• _WHAT IS BEING ASKED_: Each line of the data below that carries the word "black" needs to be copied.

• _Coordinate-based change listings_:
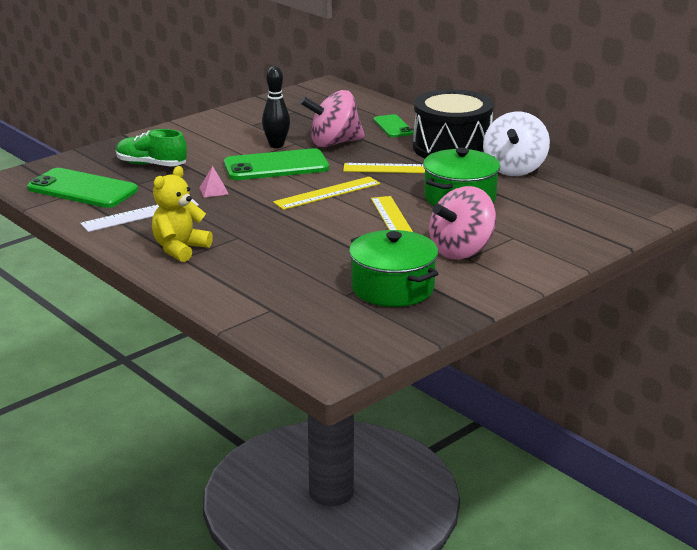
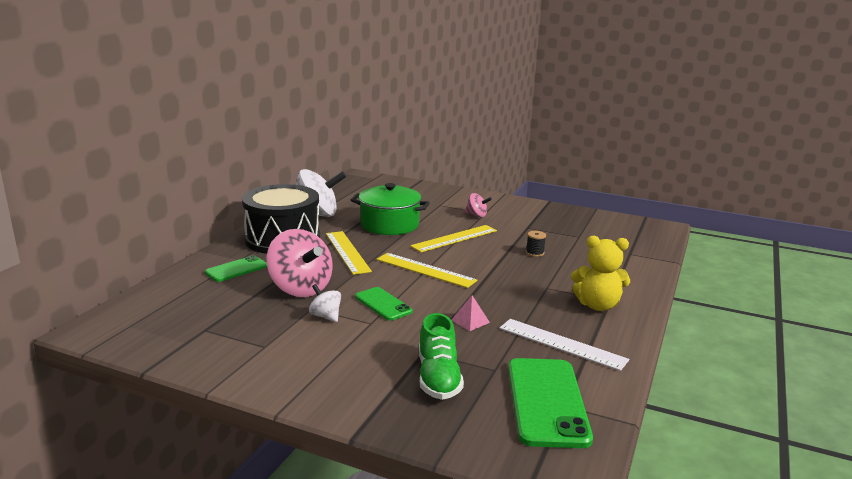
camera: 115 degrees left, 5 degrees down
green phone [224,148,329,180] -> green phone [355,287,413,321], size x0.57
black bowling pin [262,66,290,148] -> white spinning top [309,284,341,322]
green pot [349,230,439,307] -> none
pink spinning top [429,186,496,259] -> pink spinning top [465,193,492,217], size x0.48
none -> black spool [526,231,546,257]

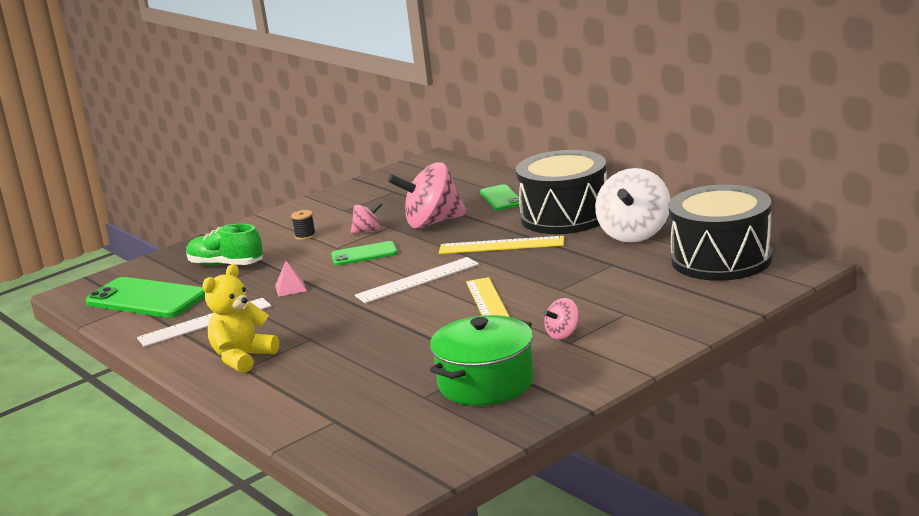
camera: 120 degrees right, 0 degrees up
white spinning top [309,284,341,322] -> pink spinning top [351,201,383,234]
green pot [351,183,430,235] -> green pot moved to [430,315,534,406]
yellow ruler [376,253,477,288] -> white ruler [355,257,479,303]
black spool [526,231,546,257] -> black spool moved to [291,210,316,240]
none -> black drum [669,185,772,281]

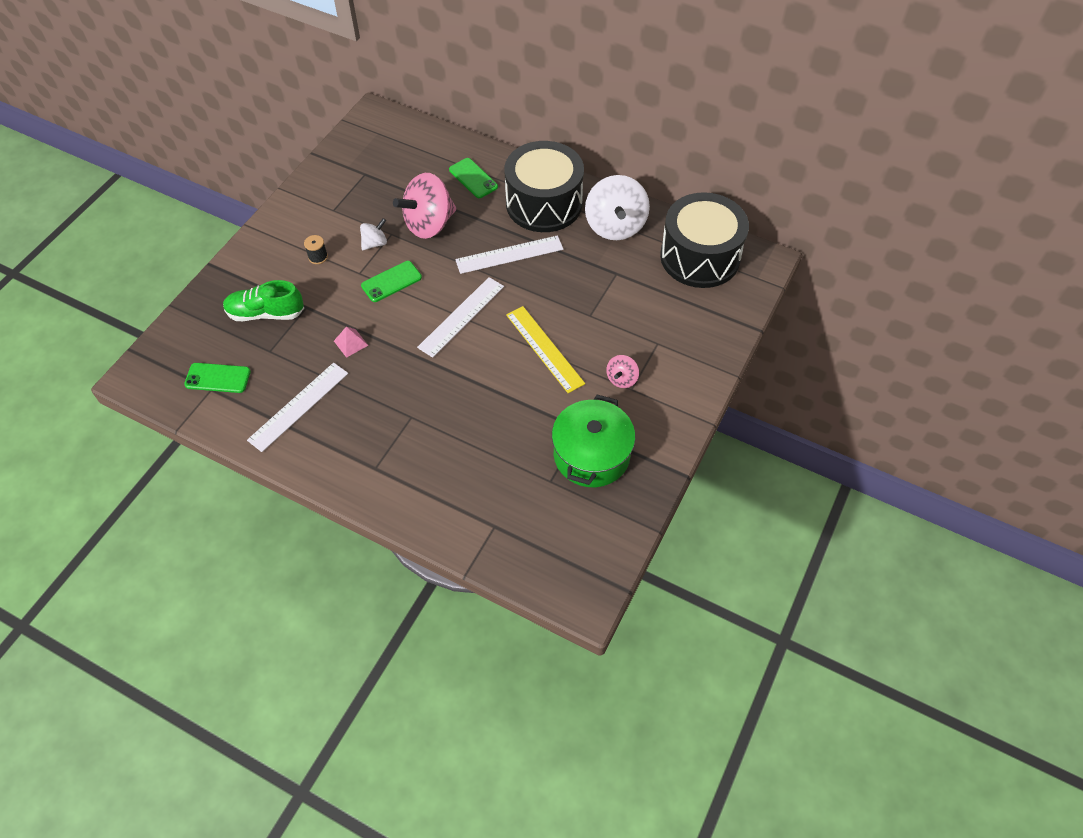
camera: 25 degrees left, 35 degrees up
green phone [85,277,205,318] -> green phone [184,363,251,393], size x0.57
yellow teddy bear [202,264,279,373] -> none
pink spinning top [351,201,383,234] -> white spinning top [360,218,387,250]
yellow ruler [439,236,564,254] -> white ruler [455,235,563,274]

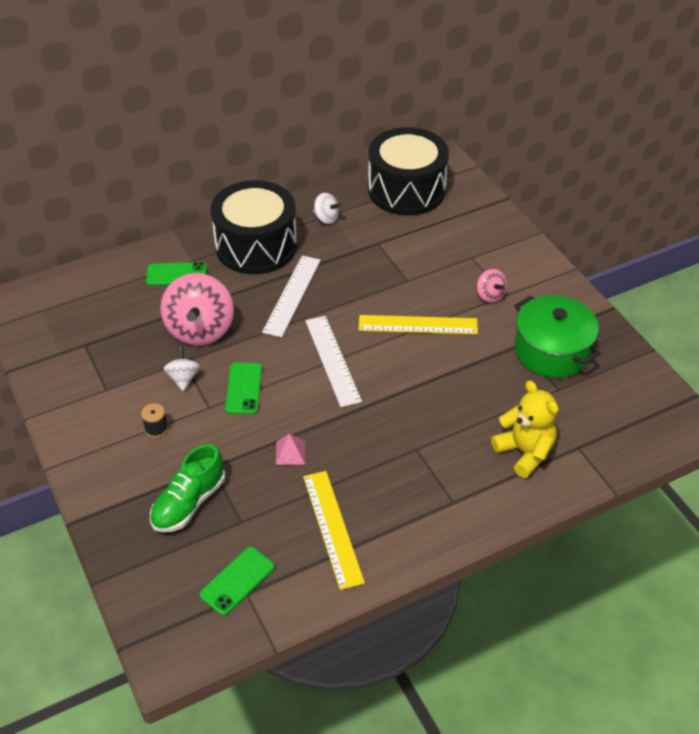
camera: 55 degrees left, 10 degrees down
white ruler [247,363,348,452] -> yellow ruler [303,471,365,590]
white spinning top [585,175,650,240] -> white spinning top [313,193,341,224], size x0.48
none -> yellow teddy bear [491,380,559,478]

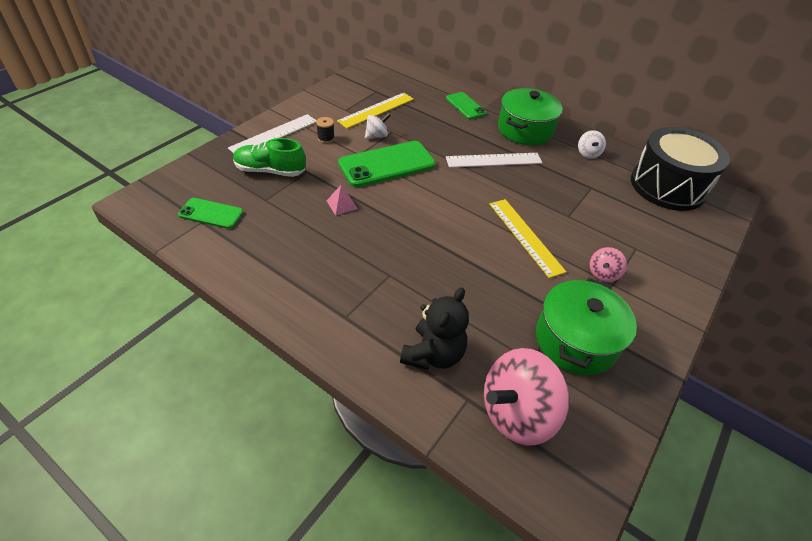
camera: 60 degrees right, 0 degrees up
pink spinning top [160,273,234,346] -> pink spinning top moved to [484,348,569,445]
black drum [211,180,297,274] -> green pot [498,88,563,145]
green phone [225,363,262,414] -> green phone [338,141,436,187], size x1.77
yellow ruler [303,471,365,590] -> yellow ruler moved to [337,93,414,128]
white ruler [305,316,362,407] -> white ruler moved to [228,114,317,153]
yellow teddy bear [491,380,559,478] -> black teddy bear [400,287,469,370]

• _ANSWER BOX_:
black bowling pin [262,66,290,148] -> white spinning top [309,284,341,322]
none -> black spool [526,231,546,257]
black spool [526,231,546,257] -> black spool moved to [291,210,316,240]
none -> black drum [669,185,772,281]
black drum [211,180,297,274] -> green pot [498,88,563,145]
yellow teddy bear [491,380,559,478] -> black teddy bear [400,287,469,370]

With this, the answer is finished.